### INPUT DATA
>>>
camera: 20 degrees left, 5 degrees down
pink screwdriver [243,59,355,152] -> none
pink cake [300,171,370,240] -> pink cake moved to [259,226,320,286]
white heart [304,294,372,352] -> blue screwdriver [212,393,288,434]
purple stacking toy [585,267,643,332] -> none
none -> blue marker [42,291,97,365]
<<<
>>>
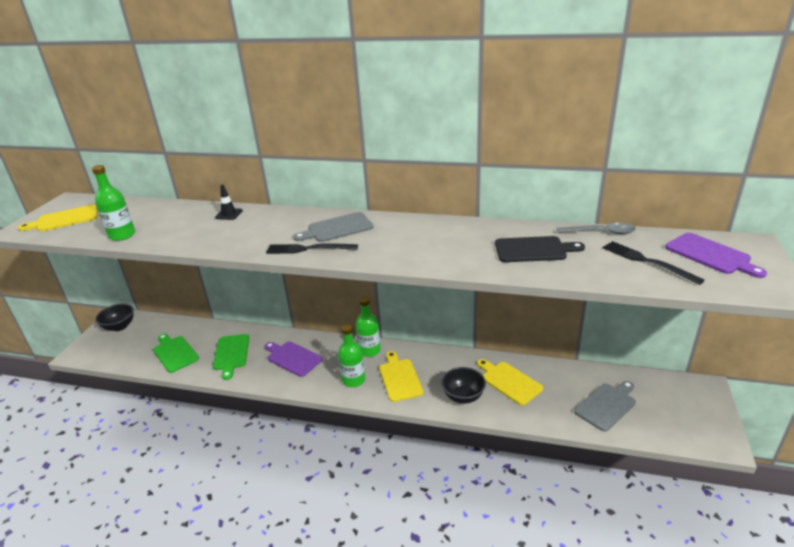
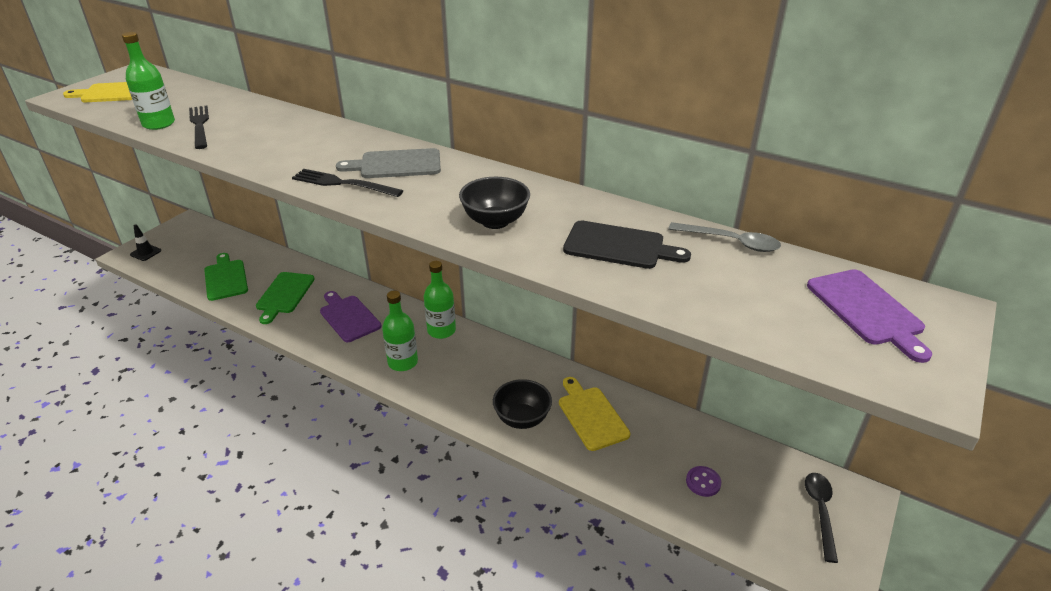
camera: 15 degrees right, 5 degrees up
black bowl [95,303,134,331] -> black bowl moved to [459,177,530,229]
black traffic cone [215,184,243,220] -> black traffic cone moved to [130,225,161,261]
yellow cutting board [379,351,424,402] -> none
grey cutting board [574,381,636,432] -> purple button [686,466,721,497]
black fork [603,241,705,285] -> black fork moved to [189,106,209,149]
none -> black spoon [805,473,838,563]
<<<
### ASSIGNMENT
From the material above, set down exactly the lines between the line holding "camera: 15 degrees right, 5 degrees up" and the line holding "none -> black spoon [805,473,838,563]", inclusive. Include nothing else.

### PROBLEM SOLUTION
camera: 15 degrees right, 5 degrees up
black bowl [95,303,134,331] -> black bowl moved to [459,177,530,229]
black traffic cone [215,184,243,220] -> black traffic cone moved to [130,225,161,261]
yellow cutting board [379,351,424,402] -> none
grey cutting board [574,381,636,432] -> purple button [686,466,721,497]
black fork [603,241,705,285] -> black fork moved to [189,106,209,149]
none -> black spoon [805,473,838,563]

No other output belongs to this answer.